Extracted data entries
------------------------------------------------
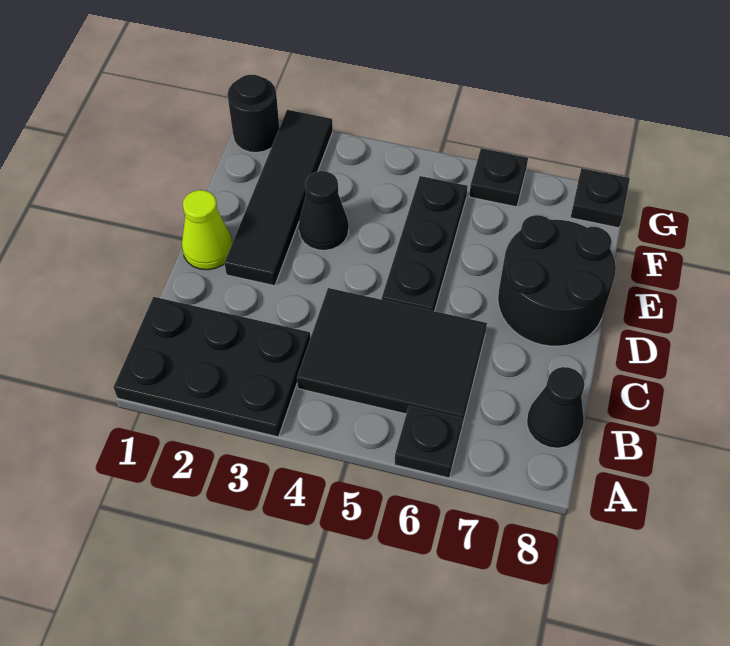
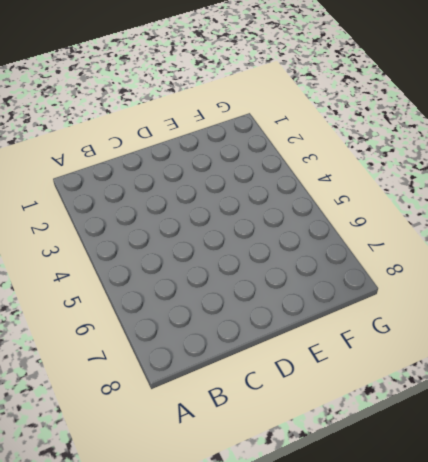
none -> black plate A1:B3 level 1
none -> black plate A6 level 1
none -> black tile B4:C6 level 1

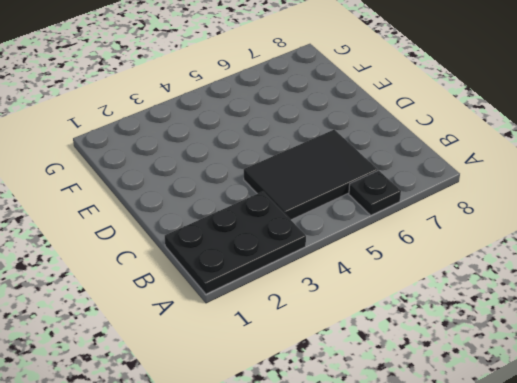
none -> black cone B8 level 1
none -> lime cone D1 level 1
none -> black tile D2:G2 level 1

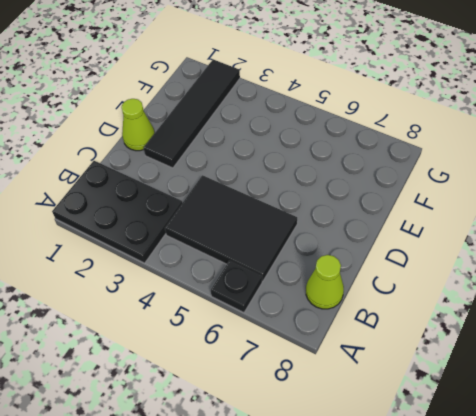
lime cone B8 level 1 -> black cone B8 level 1
none -> black plate D5:F5 level 1
none -> black round brick D7:E8 level 1
none -> black cone E3 level 1

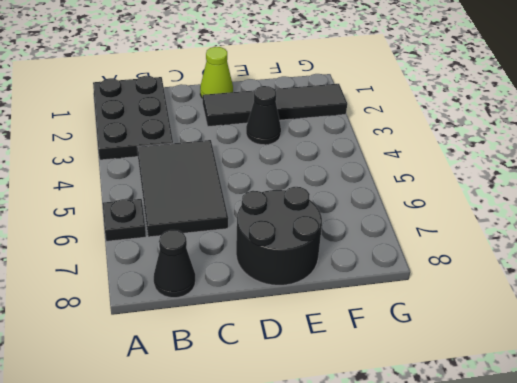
none -> black plate D5:F5 level 1
none -> black round brick G1 level 1
none -> black plate G6 level 1

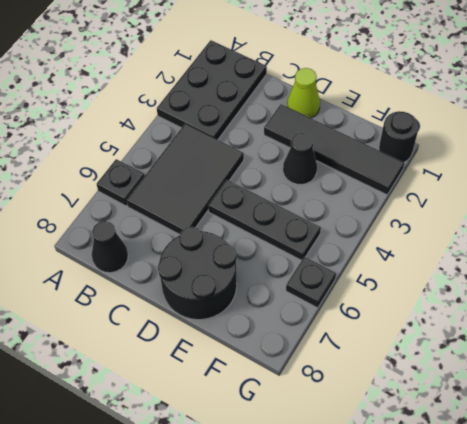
none -> black plate G8 level 1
------------------------------------------------
• _EXERCISE PROMPT_: What is needed is every line of the records that contains the word "brick".

• _SOLUTION FOR THIS TASK_:
none -> black round brick D7:E8 level 1
none -> black round brick G1 level 1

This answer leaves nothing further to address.